▸ **Work to be completed**
Produce as output only the lines below starting at the line with "(165, 585) = (312, 162): green" and continuing through the line with "(794, 367) = (693, 522): purple", each one exactly as written.
Raw data below:
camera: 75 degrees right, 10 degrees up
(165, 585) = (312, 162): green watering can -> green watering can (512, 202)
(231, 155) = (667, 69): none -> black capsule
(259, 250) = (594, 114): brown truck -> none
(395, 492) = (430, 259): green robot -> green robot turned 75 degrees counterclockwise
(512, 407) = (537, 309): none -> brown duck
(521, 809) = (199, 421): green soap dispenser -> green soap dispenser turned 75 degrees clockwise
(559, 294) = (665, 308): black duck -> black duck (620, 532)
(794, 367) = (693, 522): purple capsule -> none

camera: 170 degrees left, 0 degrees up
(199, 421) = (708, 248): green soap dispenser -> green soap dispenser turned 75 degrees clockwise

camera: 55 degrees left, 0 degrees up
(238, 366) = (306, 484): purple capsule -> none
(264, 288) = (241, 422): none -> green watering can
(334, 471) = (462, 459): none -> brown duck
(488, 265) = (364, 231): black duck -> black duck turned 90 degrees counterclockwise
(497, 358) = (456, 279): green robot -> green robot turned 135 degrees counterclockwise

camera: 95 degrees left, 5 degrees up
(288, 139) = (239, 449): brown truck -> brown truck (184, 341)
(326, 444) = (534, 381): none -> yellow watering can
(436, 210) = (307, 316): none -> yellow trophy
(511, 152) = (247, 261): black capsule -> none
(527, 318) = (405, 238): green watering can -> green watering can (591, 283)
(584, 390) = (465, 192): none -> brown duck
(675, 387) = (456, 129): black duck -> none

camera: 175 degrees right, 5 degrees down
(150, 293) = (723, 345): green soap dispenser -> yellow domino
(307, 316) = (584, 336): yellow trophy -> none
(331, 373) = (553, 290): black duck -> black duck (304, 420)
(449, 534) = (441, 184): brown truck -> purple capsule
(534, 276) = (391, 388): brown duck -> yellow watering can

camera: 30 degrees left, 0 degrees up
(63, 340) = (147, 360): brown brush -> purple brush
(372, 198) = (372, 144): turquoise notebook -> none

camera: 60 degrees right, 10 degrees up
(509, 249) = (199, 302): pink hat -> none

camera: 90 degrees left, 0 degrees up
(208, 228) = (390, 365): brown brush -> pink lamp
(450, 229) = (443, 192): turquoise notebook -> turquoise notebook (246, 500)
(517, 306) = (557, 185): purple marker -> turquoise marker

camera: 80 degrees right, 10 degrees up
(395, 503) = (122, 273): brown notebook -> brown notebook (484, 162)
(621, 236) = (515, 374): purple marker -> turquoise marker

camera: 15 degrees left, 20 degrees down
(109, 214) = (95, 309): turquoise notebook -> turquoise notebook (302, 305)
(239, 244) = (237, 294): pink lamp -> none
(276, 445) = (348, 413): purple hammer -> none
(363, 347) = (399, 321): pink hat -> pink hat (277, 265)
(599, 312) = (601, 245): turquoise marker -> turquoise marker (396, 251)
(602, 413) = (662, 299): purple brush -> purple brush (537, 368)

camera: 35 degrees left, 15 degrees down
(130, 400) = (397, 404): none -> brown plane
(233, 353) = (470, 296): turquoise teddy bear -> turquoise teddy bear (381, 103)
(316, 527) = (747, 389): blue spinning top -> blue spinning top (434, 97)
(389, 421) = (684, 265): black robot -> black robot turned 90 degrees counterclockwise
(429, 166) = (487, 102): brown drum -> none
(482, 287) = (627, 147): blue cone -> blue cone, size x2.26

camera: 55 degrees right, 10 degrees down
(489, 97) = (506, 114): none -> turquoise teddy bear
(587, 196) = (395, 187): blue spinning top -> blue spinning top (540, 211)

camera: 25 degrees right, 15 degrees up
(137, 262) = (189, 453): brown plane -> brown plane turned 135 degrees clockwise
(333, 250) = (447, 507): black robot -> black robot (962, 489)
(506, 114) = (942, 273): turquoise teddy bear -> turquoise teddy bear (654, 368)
End of Raw data.
▸ **Your solution**
(165, 585) = (312, 162): green watering can -> green watering can (512, 202)
(231, 155) = (667, 69): none -> black capsule
(259, 250) = (594, 114): brown truck -> none
(395, 492) = (430, 259): green robot -> green robot turned 75 degrees counterclockwise
(512, 407) = (537, 309): none -> brown duck
(521, 809) = (199, 421): green soap dispenser -> green soap dispenser turned 75 degrees clockwise
(559, 294) = (665, 308): black duck -> black duck (620, 532)
(794, 367) = (693, 522): purple capsule -> none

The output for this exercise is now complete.